What this task involves: State how many lines in the following entries hold the word "degrees". The reply is that number only.

Records provided:
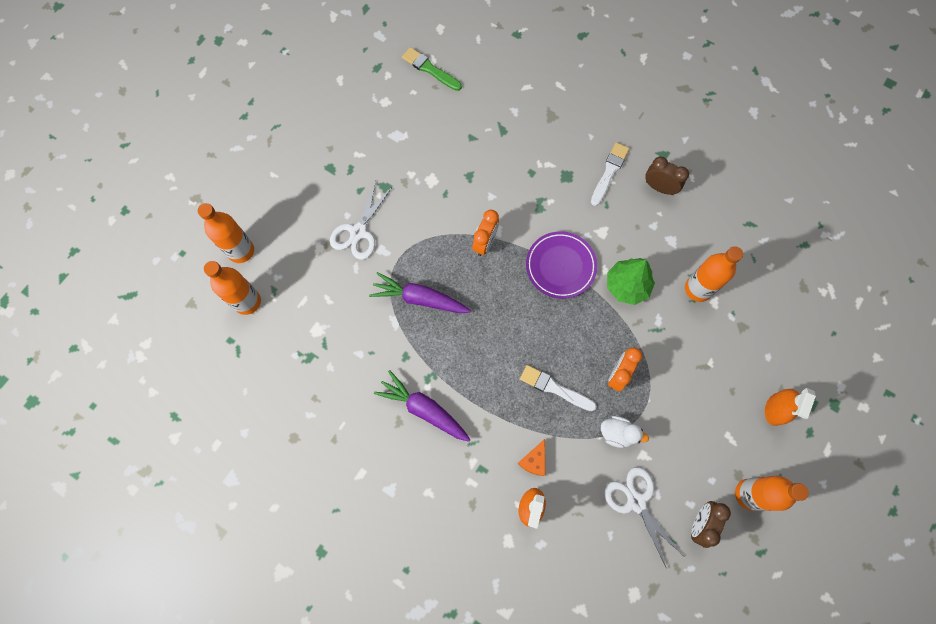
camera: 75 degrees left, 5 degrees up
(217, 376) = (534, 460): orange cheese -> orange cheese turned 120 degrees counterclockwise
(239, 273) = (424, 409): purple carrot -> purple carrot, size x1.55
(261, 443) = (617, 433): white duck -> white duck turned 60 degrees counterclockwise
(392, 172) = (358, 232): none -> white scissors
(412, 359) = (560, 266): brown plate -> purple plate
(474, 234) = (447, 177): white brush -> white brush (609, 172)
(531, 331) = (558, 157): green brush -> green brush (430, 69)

Written solution: 3